(Before-and-after change data)
- Opening Delimiter -

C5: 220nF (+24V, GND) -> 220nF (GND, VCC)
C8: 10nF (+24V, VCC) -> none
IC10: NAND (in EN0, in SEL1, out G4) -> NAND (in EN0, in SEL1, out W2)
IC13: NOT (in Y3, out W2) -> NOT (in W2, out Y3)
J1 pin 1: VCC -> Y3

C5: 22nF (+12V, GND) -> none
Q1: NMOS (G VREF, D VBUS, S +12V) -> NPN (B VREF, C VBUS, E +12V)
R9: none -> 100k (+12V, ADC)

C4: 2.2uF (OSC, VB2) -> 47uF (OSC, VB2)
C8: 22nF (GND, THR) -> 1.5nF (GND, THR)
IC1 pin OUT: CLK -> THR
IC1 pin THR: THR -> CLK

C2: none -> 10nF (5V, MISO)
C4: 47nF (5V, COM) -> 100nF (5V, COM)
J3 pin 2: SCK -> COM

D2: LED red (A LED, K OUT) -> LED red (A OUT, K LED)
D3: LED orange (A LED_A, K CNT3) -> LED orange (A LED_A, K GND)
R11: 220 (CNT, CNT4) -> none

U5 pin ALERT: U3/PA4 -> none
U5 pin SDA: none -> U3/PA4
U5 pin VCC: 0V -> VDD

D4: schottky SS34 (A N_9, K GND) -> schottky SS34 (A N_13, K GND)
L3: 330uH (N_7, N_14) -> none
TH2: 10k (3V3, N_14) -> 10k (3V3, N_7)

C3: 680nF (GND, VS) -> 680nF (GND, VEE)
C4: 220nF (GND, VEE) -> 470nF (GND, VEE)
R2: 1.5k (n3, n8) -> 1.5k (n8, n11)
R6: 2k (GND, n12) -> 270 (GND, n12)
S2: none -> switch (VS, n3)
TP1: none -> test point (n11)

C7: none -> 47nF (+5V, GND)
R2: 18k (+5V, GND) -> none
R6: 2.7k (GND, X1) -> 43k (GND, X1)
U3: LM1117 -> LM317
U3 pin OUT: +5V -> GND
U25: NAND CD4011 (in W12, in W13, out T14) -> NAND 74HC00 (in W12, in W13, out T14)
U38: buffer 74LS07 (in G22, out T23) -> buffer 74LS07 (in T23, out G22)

- Closing Delimiter -

* [WORK INSTRUCTIONS]:
Taking every line of the records above into account, tally those that contain "NAND" and give only the total.

* [COMPLETED EXERCISE]:
2